> Dataset section:
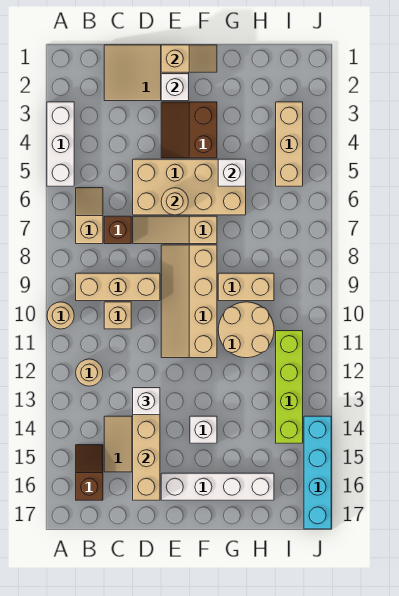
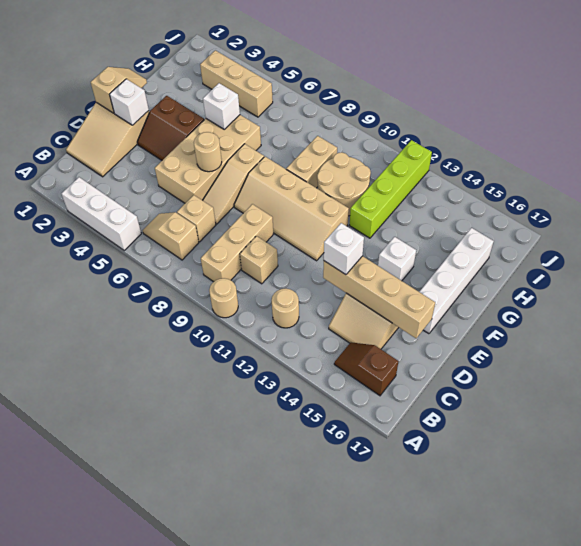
brown brick C7 level 1 -> tan brick C7 level 1
lime brick I11:I14 level 1 -> lime brick G12:J12 level 1
cyan brick J14:J17 level 1 -> none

> Requirement:
Could you print the listing above exactly, without the pictures?

> Finished task:
brown brick C7 level 1 -> tan brick C7 level 1
lime brick I11:I14 level 1 -> lime brick G12:J12 level 1
cyan brick J14:J17 level 1 -> none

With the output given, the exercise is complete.